(Beginning of INPUT)
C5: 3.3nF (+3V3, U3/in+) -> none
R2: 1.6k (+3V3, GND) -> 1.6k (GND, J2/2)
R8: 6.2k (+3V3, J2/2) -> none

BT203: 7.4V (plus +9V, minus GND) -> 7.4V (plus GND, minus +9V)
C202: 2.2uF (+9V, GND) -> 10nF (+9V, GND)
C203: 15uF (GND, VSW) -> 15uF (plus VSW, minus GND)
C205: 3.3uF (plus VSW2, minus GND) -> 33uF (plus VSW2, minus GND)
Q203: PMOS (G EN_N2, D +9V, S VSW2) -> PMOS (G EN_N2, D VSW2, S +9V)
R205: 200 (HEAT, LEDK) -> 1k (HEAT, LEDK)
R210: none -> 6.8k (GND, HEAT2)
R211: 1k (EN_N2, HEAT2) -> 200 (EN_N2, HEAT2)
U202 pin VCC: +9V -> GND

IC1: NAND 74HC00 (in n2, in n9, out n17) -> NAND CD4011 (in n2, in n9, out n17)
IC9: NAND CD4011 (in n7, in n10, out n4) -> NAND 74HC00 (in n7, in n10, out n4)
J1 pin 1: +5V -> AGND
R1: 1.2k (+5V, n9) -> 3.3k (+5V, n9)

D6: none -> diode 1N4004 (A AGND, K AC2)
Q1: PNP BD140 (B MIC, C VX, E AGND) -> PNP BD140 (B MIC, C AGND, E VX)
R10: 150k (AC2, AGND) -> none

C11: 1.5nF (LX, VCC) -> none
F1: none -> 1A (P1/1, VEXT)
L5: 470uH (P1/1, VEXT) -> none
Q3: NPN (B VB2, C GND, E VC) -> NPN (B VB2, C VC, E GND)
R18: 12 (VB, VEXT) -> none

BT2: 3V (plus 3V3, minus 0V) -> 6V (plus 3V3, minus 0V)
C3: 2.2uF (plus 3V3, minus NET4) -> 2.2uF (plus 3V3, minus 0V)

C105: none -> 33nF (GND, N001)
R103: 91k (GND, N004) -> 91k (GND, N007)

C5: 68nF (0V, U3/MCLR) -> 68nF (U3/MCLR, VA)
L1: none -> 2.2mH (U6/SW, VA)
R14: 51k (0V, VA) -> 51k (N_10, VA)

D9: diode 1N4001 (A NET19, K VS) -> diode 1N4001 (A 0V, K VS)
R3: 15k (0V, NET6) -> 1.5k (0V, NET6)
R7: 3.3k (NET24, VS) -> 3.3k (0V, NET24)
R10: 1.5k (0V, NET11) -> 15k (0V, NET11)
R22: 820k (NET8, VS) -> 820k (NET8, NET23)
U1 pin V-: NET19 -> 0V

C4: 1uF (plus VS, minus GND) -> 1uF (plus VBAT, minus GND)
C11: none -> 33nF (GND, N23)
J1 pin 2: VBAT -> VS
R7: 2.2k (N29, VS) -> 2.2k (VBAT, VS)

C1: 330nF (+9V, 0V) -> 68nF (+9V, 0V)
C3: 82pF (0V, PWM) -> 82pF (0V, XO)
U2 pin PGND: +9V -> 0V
(End of INPUT)
**ASSIGNMENT:** Filter the entries by the string "NAND" and copy each matching line.

**ANSWER:**
IC1: NAND 74HC00 (in n2, in n9, out n17) -> NAND CD4011 (in n2, in n9, out n17)
IC9: NAND CD4011 (in n7, in n10, out n4) -> NAND 74HC00 (in n7, in n10, out n4)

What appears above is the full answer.